Task goal:
Locate every line in the records below that contains the word "closest" and copy each of those lines in full.

= = = = =

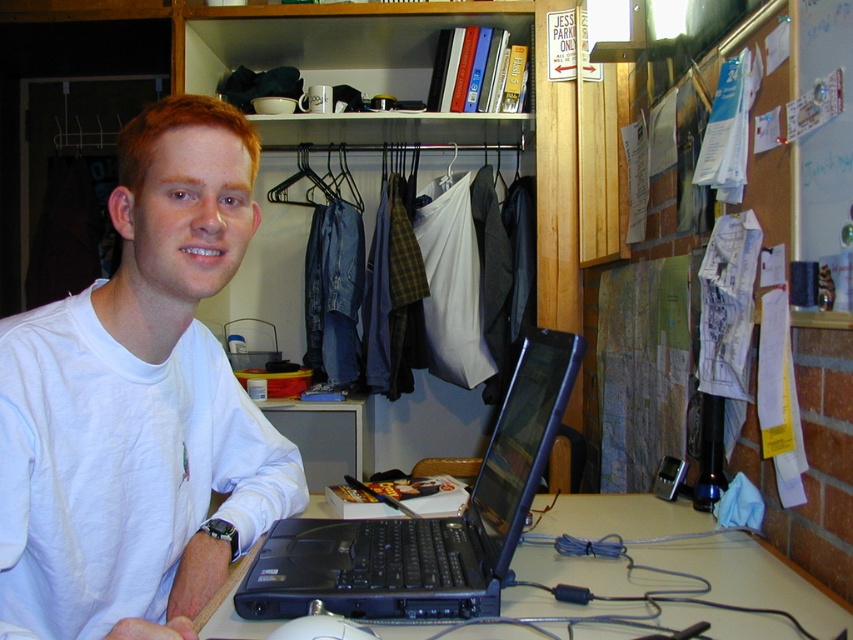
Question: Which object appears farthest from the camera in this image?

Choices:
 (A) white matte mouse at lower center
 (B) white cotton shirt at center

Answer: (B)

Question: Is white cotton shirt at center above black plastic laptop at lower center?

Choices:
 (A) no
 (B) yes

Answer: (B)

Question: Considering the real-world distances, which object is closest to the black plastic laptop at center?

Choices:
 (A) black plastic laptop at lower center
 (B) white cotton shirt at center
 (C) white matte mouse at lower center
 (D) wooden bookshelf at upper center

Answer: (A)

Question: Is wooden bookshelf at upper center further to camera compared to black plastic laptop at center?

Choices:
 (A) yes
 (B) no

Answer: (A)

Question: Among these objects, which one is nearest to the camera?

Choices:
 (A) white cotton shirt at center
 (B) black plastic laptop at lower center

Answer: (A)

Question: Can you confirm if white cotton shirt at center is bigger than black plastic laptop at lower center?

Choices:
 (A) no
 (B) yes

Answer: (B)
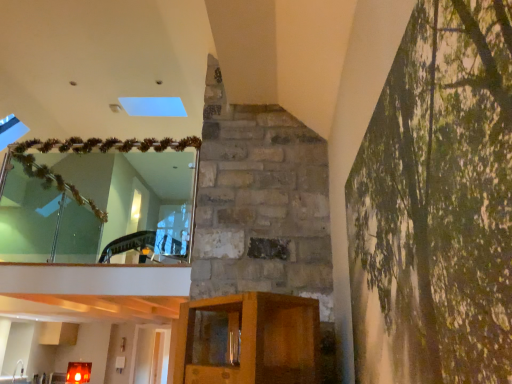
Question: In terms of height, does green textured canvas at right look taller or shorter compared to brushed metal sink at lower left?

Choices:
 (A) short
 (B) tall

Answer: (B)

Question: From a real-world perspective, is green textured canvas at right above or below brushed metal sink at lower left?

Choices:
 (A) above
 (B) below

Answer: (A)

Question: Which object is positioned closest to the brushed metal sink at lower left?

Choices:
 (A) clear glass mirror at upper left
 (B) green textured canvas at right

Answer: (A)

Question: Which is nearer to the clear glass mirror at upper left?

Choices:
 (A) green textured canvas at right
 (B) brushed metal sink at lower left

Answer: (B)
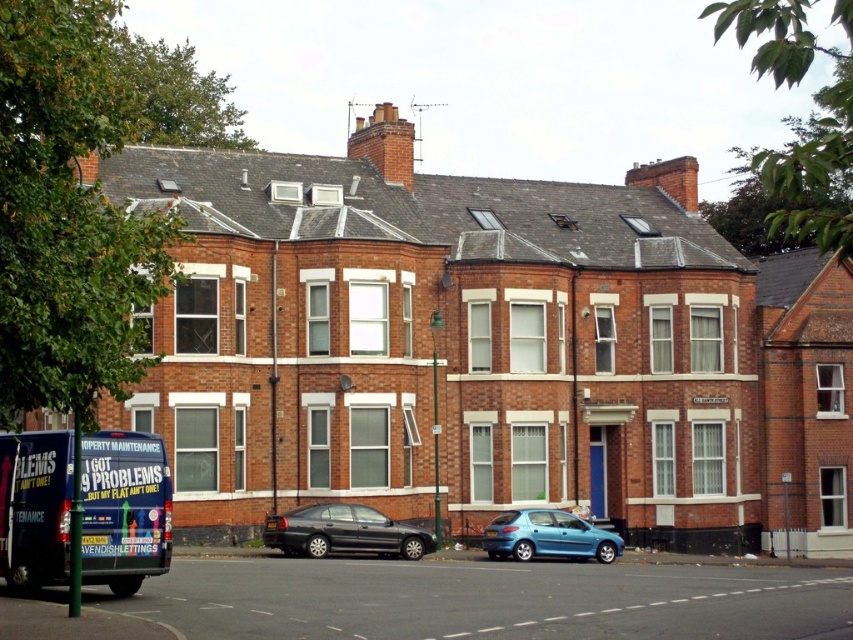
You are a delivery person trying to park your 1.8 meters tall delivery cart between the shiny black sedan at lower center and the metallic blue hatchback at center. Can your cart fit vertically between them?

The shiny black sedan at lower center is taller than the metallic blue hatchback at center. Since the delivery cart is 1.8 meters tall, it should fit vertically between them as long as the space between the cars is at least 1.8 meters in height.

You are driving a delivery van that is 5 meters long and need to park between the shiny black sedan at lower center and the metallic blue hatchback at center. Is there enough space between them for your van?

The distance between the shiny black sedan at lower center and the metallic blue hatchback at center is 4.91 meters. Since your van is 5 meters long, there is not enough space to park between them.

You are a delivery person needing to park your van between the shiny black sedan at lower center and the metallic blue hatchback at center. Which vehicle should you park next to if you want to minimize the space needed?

= = = = =

Answer space:
Question: Considering the real-world distances, which object is closest to the black plastic laptop at center?
Question: Which object is positioned closest to the brushed metal sink at lower left?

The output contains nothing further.